[What you should do] Retype the entries below exactly, dropping the images.
━━ Records supplied
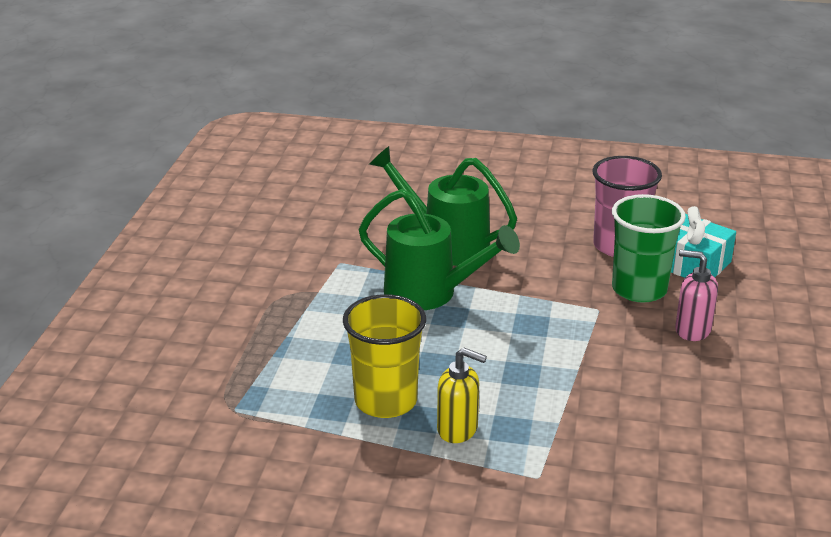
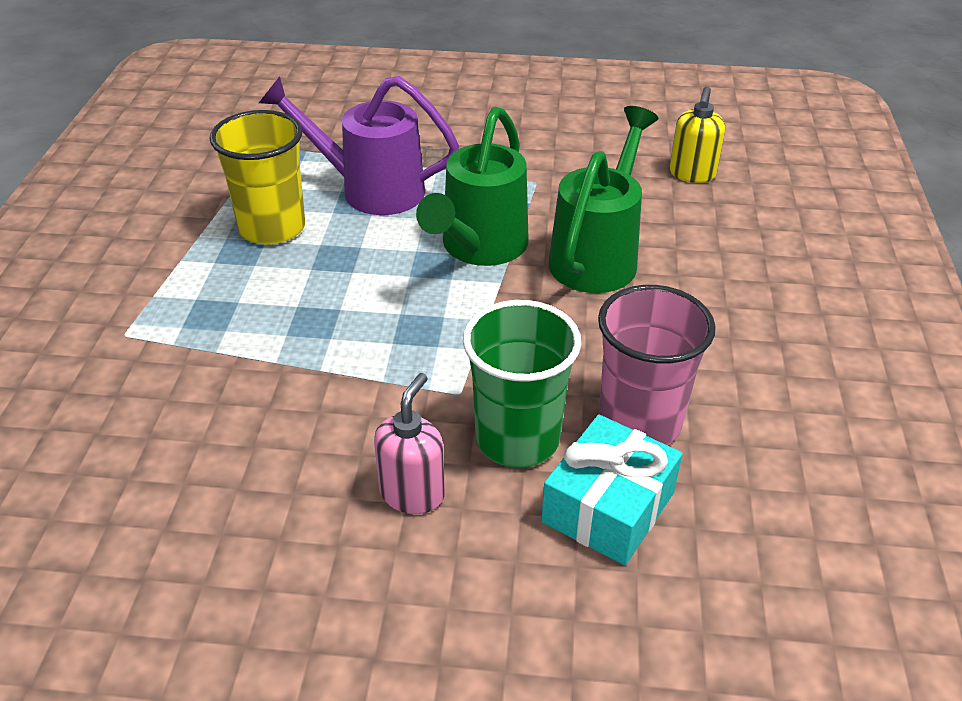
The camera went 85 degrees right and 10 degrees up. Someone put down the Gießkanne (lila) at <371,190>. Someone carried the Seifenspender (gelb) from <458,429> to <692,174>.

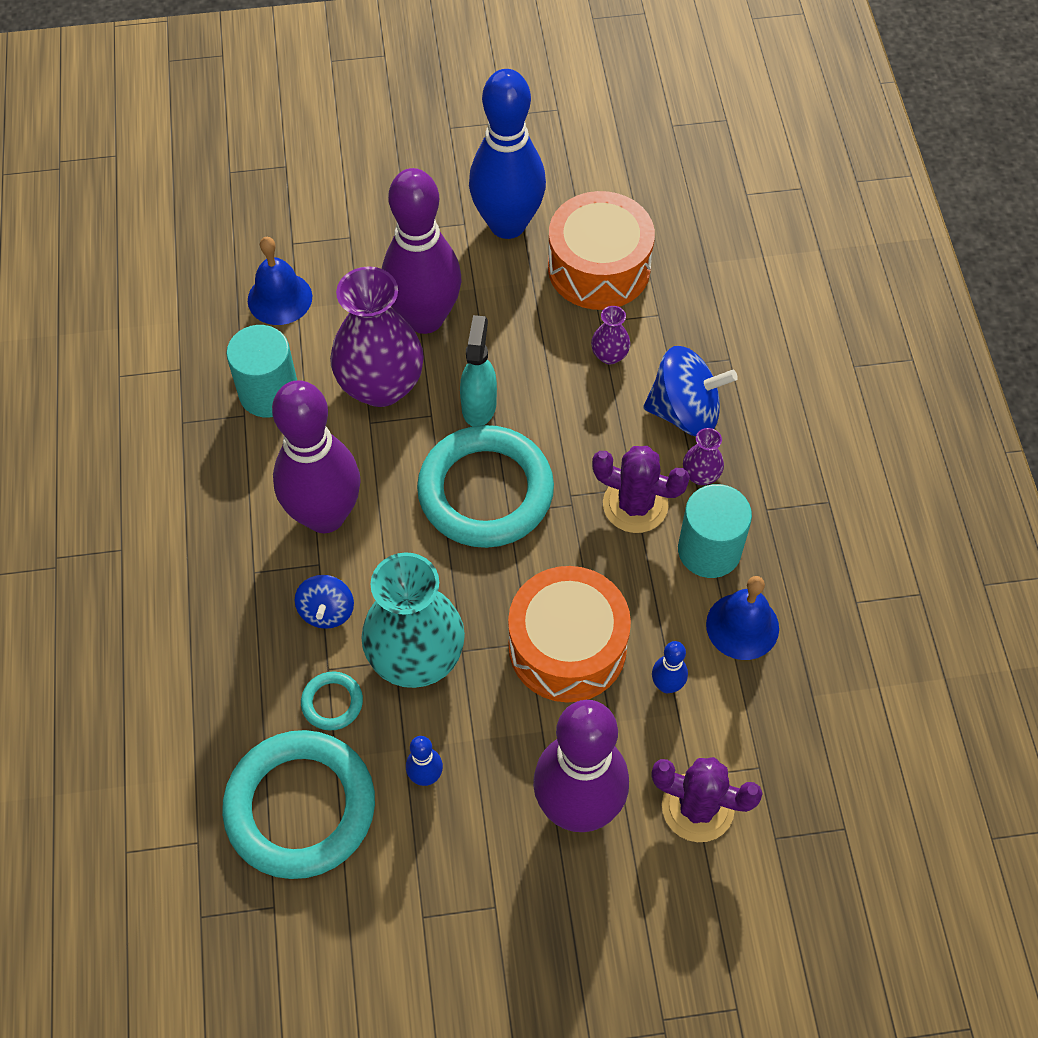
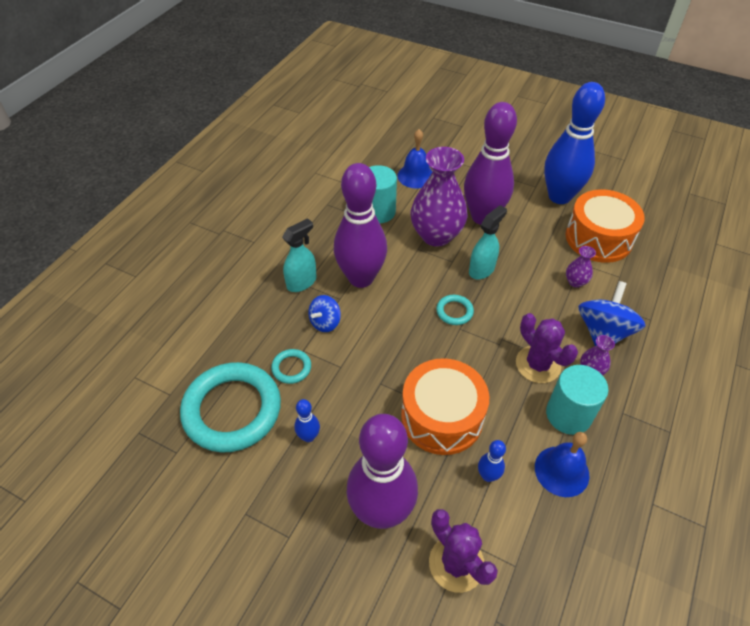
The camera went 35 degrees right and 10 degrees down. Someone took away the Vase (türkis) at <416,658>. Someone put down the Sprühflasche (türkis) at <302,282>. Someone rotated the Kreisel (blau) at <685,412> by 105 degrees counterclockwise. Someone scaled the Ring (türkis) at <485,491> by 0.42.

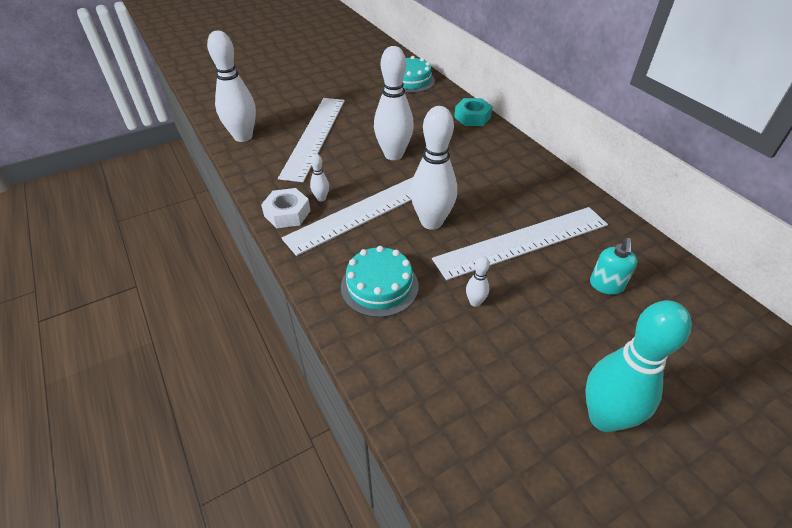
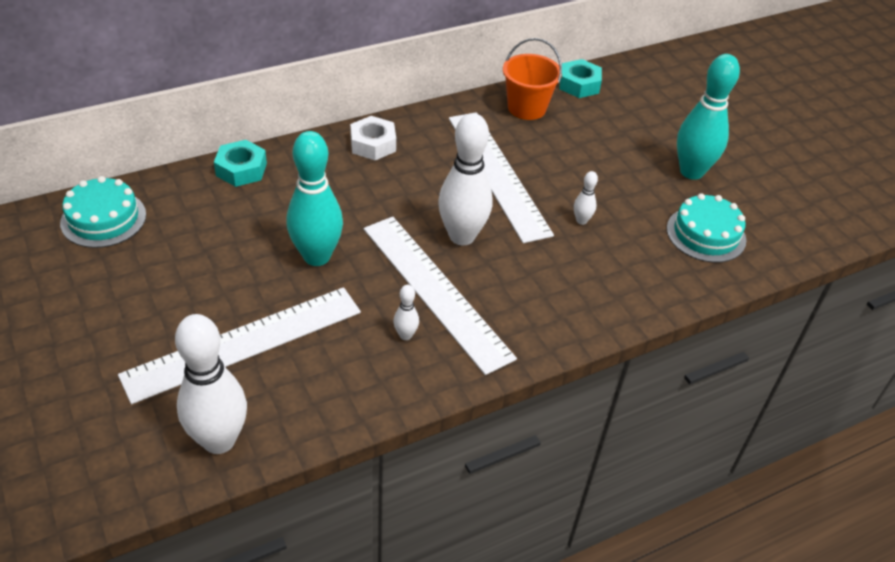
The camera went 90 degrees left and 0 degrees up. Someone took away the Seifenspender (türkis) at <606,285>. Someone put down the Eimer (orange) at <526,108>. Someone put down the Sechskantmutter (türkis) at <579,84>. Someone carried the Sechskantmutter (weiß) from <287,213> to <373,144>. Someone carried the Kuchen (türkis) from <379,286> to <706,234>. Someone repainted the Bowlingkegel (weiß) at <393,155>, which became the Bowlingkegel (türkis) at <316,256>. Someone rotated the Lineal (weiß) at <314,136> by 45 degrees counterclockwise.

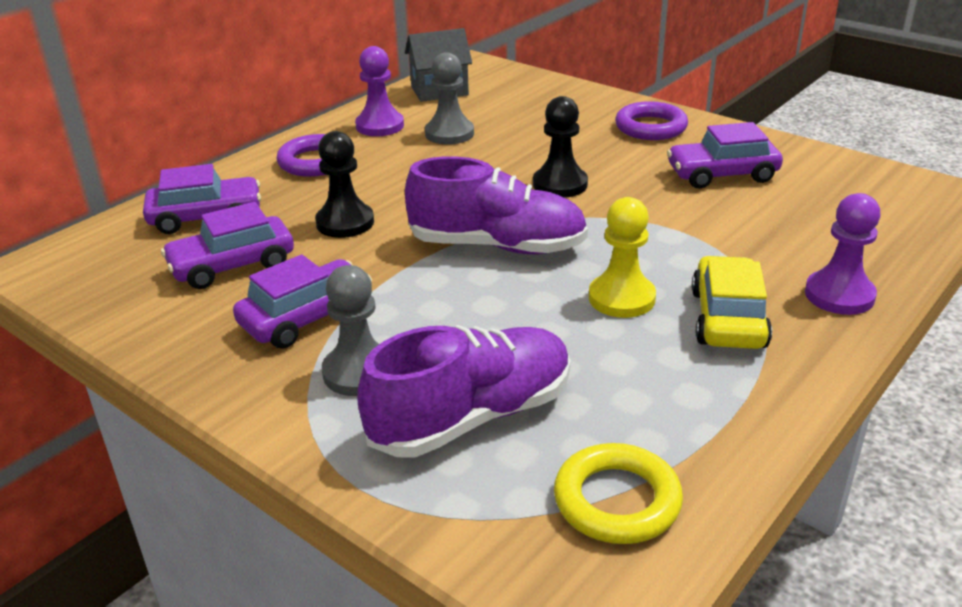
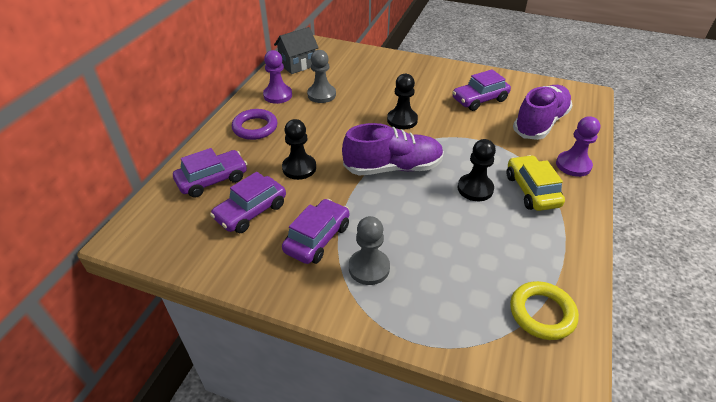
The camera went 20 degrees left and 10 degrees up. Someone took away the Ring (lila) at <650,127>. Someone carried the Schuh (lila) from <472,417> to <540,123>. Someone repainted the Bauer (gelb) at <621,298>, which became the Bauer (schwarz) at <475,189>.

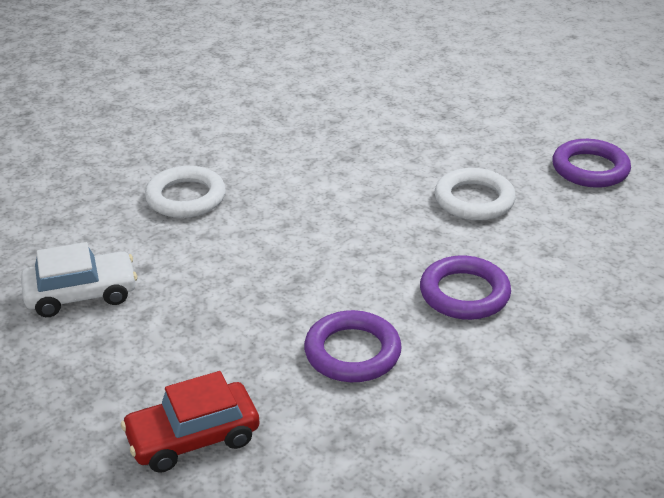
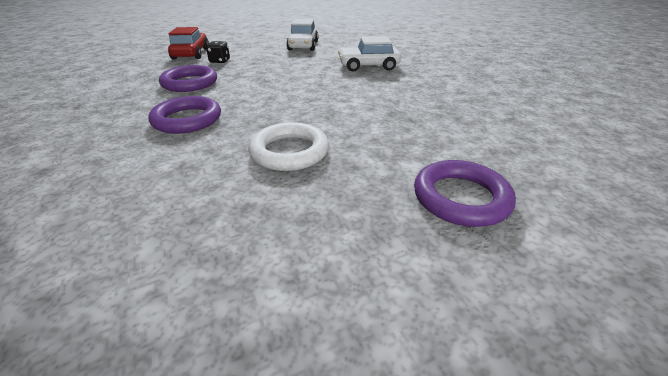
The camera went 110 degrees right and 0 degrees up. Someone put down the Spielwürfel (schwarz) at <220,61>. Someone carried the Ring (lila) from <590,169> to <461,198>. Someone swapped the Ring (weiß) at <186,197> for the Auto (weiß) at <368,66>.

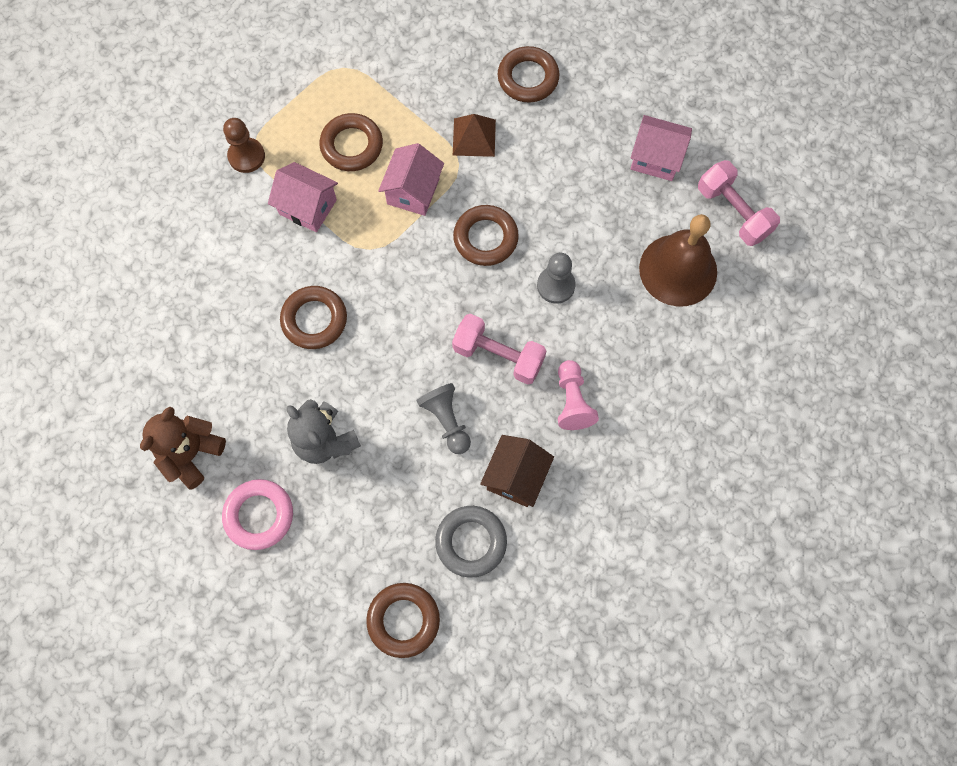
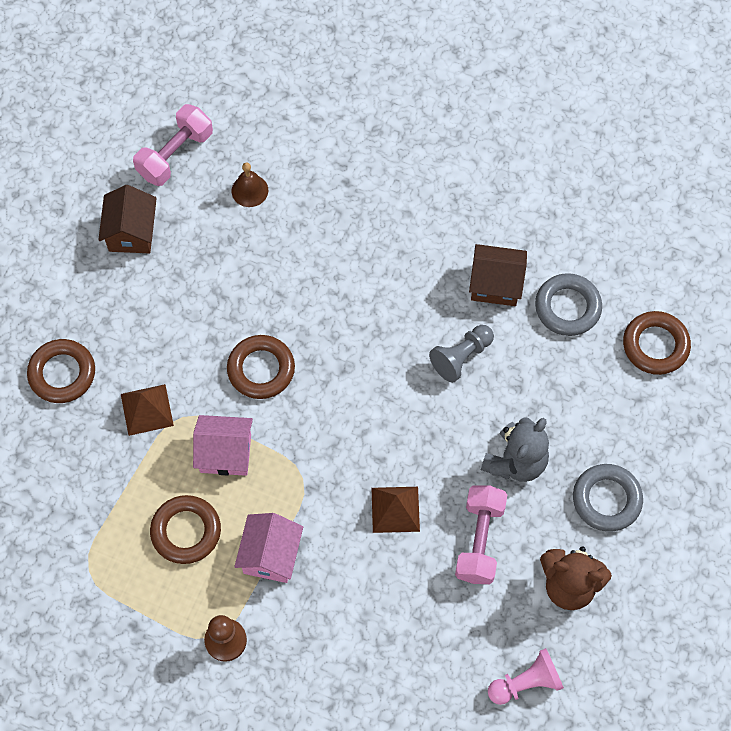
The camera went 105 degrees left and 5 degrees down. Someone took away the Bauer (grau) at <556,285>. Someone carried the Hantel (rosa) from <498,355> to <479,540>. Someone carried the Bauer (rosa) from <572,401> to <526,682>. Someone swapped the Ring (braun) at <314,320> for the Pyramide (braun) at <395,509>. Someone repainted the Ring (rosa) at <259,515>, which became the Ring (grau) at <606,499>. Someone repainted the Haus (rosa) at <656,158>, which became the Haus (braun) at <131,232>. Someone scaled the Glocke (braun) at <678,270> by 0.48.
━━━━
[Written solution]
The camera went 85 degrees right and 10 degrees up. Someone put down the Gießkanne (lila) at <371,190>. Someone carried the Seifenspender (gelb) from <458,429> to <692,174>.

The camera went 35 degrees right and 10 degrees down. Someone took away the Vase (türkis) at <416,658>. Someone put down the Sprühflasche (türkis) at <302,282>. Someone rotated the Kreisel (blau) at <685,412> by 105 degrees counterclockwise. Someone scaled the Ring (türkis) at <485,491> by 0.42.

The camera went 90 degrees left and 0 degrees up. Someone took away the Seifenspender (türkis) at <606,285>. Someone put down the Eimer (orange) at <526,108>. Someone put down the Sechskantmutter (türkis) at <579,84>. Someone carried the Sechskantmutter (weiß) from <287,213> to <373,144>. Someone carried the Kuchen (türkis) from <379,286> to <706,234>. Someone repainted the Bowlingkegel (weiß) at <393,155>, which became the Bowlingkegel (türkis) at <316,256>. Someone rotated the Lineal (weiß) at <314,136> by 45 degrees counterclockwise.

The camera went 20 degrees left and 10 degrees up. Someone took away the Ring (lila) at <650,127>. Someone carried the Schuh (lila) from <472,417> to <540,123>. Someone repainted the Bauer (gelb) at <621,298>, which became the Bauer (schwarz) at <475,189>.

The camera went 110 degrees right and 0 degrees up. Someone put down the Spielwürfel (schwarz) at <220,61>. Someone carried the Ring (lila) from <590,169> to <461,198>. Someone swapped the Ring (weiß) at <186,197> for the Auto (weiß) at <368,66>.

The camera went 105 degrees left and 5 degrees down. Someone took away the Bauer (grau) at <556,285>. Someone carried the Hantel (rosa) from <498,355> to <479,540>. Someone carried the Bauer (rosa) from <572,401> to <526,682>. Someone swapped the Ring (braun) at <314,320> for the Pyramide (braun) at <395,509>. Someone repainted the Ring (rosa) at <259,515>, which became the Ring (grau) at <606,499>. Someone repainted the Haus (rosa) at <656,158>, which became the Haus (braun) at <131,232>. Someone scaled the Glocke (braun) at <678,270> by 0.48.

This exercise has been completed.